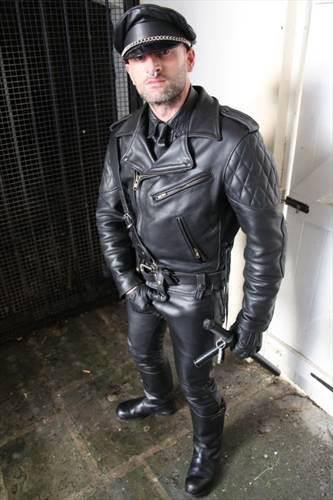
At what (x,y) coordinates should I click in order to perform the action: click on stone floor. Please return your answer as a coordinate pair (x, y). The height and width of the screenshot is (500, 333). Looking at the image, I should click on (280, 434).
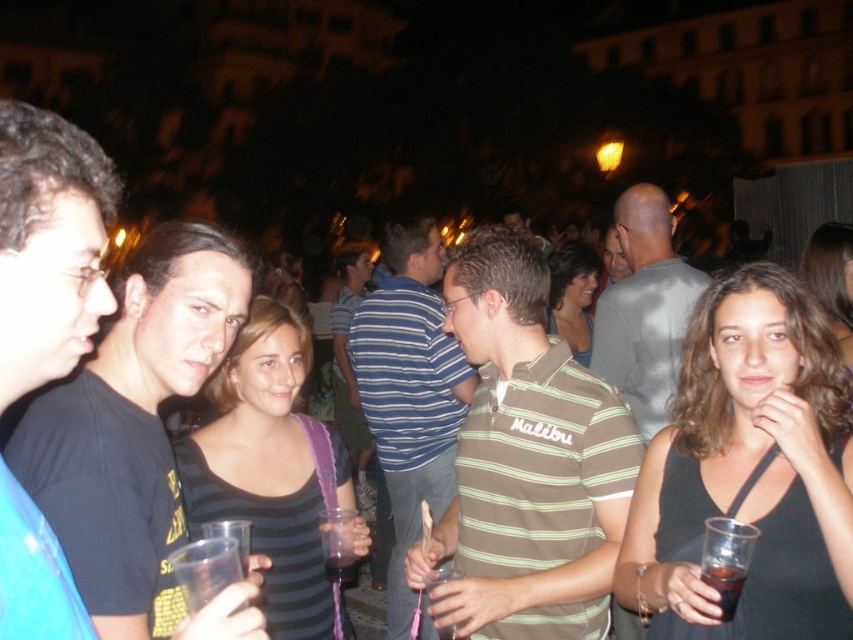
You are at the point marked as point [643,308] in the image. What is the closest object to you?

The closest object to you at point [643,308] is the gray cotton shirt at center.

You are at a party and want to hand a drink to someone. You see the gray cotton shirt at center and the dark brown liquid at lower right. Which person should you approach to give the drink to, and why?

You should approach the gray cotton shirt at center because they are positioned to the right of the dark brown liquid at lower right, indicating they might be holding or near the drink.

You are at the event and want to find the person wearing the striped cotton shirt at center. Which direction should you look relative to the black matte shirt at left?

The striped cotton shirt at center is taller than the black matte shirt at left. Since the black matte shirt at left is shorter, you should look upward from the black matte shirt at left to find the striped cotton shirt at center.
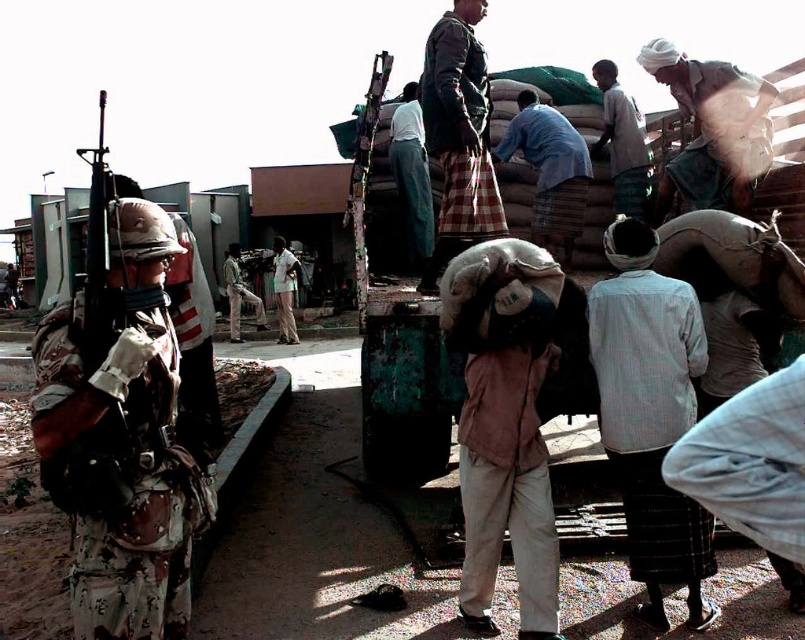
You are a photographer trying to capture a candid shot of the green plaid shirt at upper right and the camouflage uniform at center. Which of the two subjects should you focus on if you want to photograph the smaller one?

The green plaid shirt at upper right is smaller than the camouflage uniform at center, so you should focus on the green plaid shirt at upper right to photograph the smaller one.

You are a photographer trying to capture a detailed shot of both the white cotton turban at upper right and the light blue fabric pants at center. Since you want to ensure both are clearly visible in your photo, which object should you focus on first to account for their sizes?

The white cotton turban at upper right is larger than the light blue fabric pants at center, so you should focus on the white cotton turban at upper right first as it requires more attention due to its size to ensure clarity in the photograph.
------------------------------
What the task asks: Can you copy out, word for word, the lines above between the one containing "You are at a" and the one containing "The green plaid shirt at upper right is", inclusive? Omit the pictures.

Answer area:
You are at a party and want to hand a drink to someone. You see the gray cotton shirt at center and the dark brown liquid at lower right. Which person should you approach to give the drink to, and why?

You should approach the gray cotton shirt at center because they are positioned to the right of the dark brown liquid at lower right, indicating they might be holding or near the drink.

You are at the event and want to find the person wearing the striped cotton shirt at center. Which direction should you look relative to the black matte shirt at left?

The striped cotton shirt at center is taller than the black matte shirt at left. Since the black matte shirt at left is shorter, you should look upward from the black matte shirt at left to find the striped cotton shirt at center.
You are a photographer trying to capture a candid shot of the green plaid shirt at upper right and the camouflage uniform at center. Which of the two subjects should you focus on if you want to photograph the smaller one?

The green plaid shirt at upper right is smaller than the camouflage uniform at center, so you should focus on the green plaid shirt at upper right to photograph the smaller one.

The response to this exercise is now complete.